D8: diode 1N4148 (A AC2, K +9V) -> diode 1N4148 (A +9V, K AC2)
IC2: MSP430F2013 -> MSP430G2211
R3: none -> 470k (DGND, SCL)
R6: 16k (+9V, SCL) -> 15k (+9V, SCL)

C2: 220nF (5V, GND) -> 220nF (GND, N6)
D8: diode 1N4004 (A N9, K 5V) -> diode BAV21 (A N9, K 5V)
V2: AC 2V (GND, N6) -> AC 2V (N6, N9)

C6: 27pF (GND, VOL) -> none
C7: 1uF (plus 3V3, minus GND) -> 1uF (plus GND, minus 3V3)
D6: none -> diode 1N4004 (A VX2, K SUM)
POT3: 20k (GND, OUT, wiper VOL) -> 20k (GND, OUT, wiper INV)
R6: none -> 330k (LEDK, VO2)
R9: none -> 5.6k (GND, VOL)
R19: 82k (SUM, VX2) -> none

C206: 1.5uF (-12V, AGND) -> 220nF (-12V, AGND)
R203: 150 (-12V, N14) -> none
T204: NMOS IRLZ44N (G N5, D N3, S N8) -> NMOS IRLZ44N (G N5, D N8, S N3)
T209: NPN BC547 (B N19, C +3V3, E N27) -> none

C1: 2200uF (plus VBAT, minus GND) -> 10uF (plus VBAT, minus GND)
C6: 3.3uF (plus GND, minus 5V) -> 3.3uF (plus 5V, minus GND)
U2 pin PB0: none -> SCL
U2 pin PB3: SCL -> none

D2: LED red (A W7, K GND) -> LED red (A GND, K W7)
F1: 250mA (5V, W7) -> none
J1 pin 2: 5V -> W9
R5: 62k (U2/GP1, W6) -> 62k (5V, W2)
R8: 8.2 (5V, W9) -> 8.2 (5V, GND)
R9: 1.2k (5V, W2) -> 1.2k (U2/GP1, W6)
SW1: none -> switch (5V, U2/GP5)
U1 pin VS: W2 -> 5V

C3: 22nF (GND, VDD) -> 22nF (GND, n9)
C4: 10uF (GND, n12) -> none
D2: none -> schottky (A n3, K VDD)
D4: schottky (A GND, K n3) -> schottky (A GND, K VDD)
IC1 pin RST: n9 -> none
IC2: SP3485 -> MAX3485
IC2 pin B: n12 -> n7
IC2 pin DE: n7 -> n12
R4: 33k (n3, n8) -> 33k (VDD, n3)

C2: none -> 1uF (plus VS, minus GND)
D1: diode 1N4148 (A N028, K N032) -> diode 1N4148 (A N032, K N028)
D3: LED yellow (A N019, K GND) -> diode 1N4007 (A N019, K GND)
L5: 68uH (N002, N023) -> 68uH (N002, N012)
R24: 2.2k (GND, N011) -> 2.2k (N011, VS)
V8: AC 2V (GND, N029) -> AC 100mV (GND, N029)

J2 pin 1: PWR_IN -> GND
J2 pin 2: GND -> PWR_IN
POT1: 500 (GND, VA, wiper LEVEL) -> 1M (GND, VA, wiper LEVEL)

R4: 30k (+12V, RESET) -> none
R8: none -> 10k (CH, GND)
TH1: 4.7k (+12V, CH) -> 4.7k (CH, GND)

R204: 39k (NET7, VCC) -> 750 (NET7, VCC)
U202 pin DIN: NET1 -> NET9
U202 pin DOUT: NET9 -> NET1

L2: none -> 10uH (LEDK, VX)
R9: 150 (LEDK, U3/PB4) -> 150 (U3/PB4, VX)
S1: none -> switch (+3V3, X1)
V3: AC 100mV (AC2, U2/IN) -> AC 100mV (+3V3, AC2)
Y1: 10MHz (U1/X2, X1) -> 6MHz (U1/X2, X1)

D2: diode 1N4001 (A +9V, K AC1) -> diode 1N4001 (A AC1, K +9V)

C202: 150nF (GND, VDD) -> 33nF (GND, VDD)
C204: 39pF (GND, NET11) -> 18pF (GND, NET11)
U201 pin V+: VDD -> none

» Try it: Search the data and copy each line containing "switch".

» Task response:
SW1: none -> switch (5V, U2/GP5)
S1: none -> switch (+3V3, X1)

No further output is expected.